Search the data for the word "roller" and copy every line that contains it.
--- RECORDED DATA Enclosed Below ---
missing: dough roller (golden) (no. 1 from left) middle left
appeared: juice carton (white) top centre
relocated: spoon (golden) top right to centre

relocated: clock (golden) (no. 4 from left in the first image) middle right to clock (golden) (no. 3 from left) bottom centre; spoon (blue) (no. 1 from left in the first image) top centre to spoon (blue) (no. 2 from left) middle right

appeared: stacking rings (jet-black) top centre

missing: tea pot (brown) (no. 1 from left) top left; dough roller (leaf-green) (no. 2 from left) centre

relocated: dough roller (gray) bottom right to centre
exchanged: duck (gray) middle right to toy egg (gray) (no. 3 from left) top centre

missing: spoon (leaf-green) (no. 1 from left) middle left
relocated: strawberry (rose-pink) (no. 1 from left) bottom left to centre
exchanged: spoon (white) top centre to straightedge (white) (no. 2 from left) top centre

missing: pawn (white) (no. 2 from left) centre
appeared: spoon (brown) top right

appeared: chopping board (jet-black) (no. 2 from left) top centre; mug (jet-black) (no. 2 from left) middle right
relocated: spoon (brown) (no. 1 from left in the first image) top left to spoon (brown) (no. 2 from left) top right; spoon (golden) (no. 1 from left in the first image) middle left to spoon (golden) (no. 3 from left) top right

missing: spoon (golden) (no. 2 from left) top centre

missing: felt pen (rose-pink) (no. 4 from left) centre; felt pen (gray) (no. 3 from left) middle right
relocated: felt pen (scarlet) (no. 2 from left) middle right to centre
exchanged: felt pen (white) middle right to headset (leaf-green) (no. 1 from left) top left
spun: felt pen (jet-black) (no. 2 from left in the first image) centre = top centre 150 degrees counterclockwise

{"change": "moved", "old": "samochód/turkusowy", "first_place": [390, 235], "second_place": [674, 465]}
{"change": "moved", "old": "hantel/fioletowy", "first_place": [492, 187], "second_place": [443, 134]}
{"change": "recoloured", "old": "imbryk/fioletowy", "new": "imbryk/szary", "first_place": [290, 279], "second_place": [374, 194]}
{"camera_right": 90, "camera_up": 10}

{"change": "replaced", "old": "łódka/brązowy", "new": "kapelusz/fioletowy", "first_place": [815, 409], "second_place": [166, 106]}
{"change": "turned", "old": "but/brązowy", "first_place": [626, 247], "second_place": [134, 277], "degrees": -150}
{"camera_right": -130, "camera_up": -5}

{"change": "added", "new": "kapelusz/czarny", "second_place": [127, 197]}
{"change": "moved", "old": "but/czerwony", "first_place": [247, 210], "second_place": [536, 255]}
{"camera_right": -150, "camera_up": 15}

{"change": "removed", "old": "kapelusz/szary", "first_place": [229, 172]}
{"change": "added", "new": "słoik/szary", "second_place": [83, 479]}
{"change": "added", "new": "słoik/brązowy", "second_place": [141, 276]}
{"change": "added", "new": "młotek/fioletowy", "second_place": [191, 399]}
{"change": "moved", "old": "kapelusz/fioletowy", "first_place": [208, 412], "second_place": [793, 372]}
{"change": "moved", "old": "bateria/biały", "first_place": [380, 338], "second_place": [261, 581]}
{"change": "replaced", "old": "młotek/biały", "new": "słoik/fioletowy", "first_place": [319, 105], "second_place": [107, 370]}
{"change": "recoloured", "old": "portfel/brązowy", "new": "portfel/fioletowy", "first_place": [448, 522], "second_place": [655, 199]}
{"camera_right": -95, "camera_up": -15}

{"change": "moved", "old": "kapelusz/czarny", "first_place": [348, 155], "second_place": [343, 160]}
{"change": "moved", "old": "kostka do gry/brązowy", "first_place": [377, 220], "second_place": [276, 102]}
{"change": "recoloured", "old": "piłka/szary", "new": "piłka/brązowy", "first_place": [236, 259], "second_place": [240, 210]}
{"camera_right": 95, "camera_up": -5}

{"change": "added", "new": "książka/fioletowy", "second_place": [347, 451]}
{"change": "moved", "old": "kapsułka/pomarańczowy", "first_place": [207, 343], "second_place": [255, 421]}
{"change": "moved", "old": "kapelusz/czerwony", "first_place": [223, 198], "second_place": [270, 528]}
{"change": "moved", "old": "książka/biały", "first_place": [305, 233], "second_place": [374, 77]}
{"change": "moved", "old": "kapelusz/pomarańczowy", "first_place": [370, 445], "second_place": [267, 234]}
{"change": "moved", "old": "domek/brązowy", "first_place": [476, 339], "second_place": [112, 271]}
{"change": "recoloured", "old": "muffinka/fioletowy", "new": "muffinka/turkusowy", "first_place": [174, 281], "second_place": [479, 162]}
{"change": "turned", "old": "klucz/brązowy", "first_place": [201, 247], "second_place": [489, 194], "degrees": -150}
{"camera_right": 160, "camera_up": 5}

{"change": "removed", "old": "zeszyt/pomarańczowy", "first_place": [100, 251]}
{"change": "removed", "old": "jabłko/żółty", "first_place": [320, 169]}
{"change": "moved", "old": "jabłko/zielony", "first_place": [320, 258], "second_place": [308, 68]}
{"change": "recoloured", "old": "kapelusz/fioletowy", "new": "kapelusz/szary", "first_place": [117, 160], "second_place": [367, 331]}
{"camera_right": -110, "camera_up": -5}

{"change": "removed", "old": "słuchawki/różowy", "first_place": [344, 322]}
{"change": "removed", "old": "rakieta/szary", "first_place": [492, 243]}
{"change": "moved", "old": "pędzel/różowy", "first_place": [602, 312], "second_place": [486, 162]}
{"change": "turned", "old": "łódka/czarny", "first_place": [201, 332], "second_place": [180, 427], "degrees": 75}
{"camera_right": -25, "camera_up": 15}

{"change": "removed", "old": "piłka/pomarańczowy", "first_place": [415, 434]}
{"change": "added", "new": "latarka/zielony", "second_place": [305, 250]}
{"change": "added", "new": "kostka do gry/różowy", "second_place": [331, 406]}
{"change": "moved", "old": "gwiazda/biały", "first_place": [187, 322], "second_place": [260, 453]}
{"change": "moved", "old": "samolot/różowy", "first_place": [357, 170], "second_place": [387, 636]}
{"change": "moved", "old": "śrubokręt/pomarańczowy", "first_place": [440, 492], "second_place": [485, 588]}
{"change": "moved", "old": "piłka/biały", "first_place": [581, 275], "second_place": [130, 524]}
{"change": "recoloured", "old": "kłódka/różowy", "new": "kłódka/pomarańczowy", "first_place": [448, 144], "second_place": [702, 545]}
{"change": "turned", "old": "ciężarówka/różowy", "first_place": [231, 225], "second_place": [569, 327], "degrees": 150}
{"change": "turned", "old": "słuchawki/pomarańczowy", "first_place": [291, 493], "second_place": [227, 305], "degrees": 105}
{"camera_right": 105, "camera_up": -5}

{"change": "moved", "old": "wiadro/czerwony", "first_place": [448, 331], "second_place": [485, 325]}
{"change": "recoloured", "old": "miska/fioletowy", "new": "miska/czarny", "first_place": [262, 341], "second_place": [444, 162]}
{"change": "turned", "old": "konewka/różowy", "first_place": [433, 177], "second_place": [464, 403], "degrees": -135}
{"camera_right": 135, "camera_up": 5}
--- End of Enclosed RECORDED DATA ---
SOLVED PROBLEM —
missing: dough roller (golden) (no. 1 from left) middle left
missing: tea pot (brown) (no. 1 from left) top left; dough roller (leaf-green) (no. 2 from left) centre
relocated: dough roller (gray) bottom right to centre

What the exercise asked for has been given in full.